### TASK
Pictures aside, the data must be reproduced exactly.

### RAW DATA
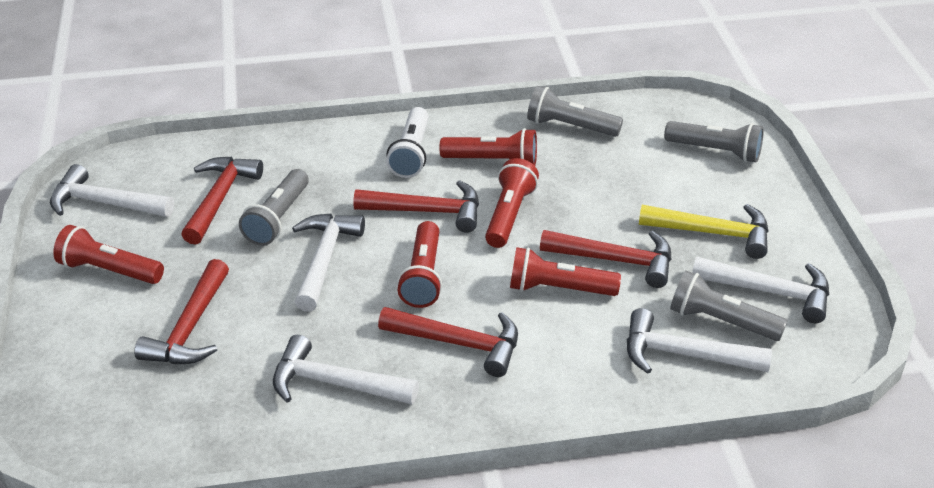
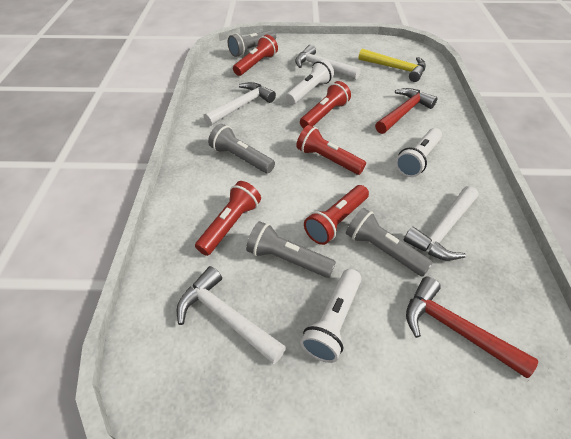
red hammer: 5 -> 2
white flashlight: 1 -> 3
white hammer: 5 -> 4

### WORKED SOLUTION
red hammer: 5 -> 2
white flashlight: 1 -> 3
white hammer: 5 -> 4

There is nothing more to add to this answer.